### [WORK INSTRUCTIONS]
Within the records below, repeat each line exactly but keep every picture out of the copy.

═══ RECORDS PROVIDED

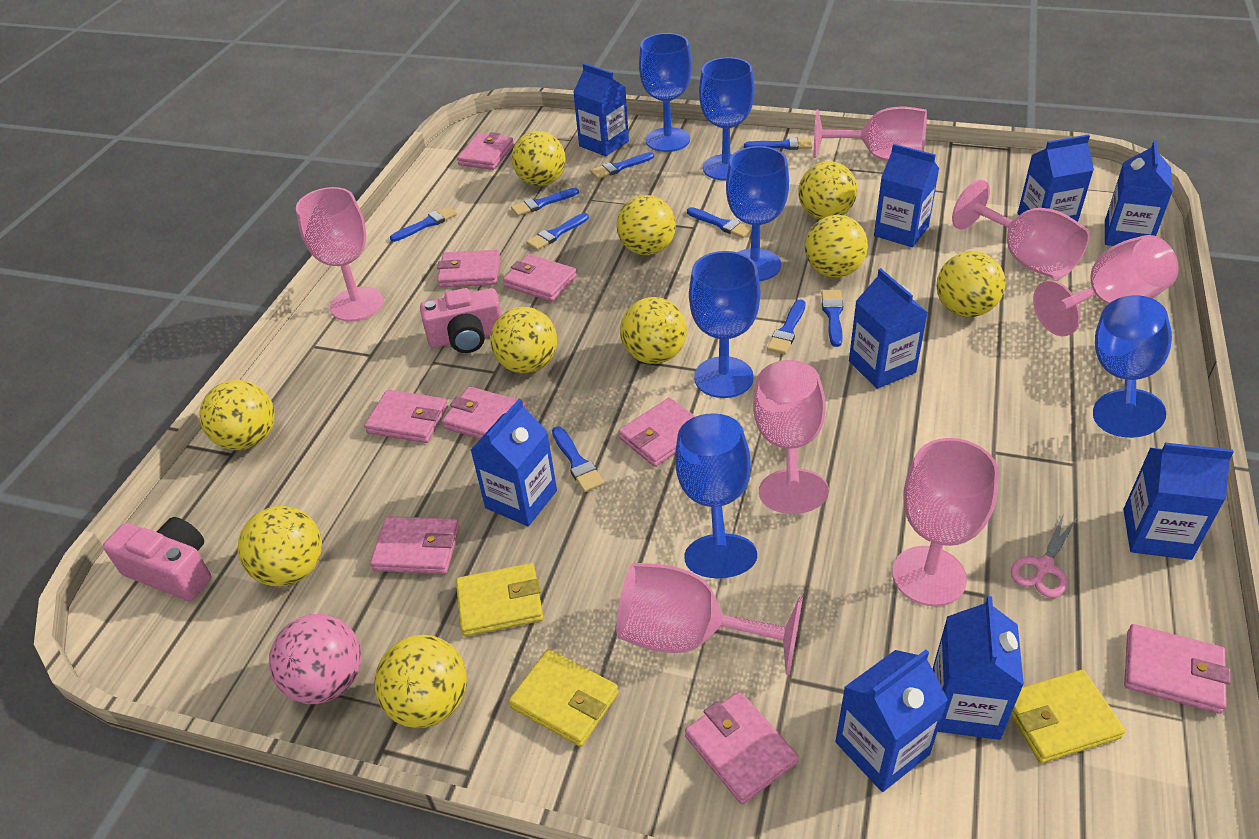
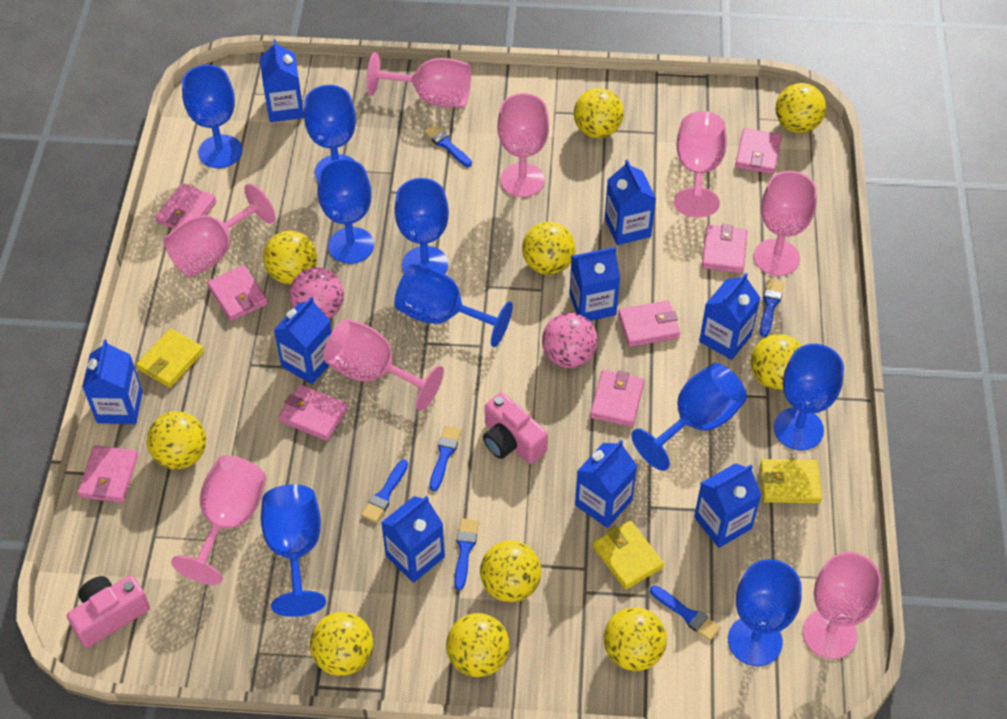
blue brush: 9 -> 6
blue goblet: 6 -> 9
pink ball: 1 -> 2
pink goblet: 7 -> 8
pink scissors: 1 -> 0
pink wallet: 9 -> 8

══════

### [EXERCISE ANSWER]
blue brush: 9 -> 6
blue goblet: 6 -> 9
pink ball: 1 -> 2
pink goblet: 7 -> 8
pink scissors: 1 -> 0
pink wallet: 9 -> 8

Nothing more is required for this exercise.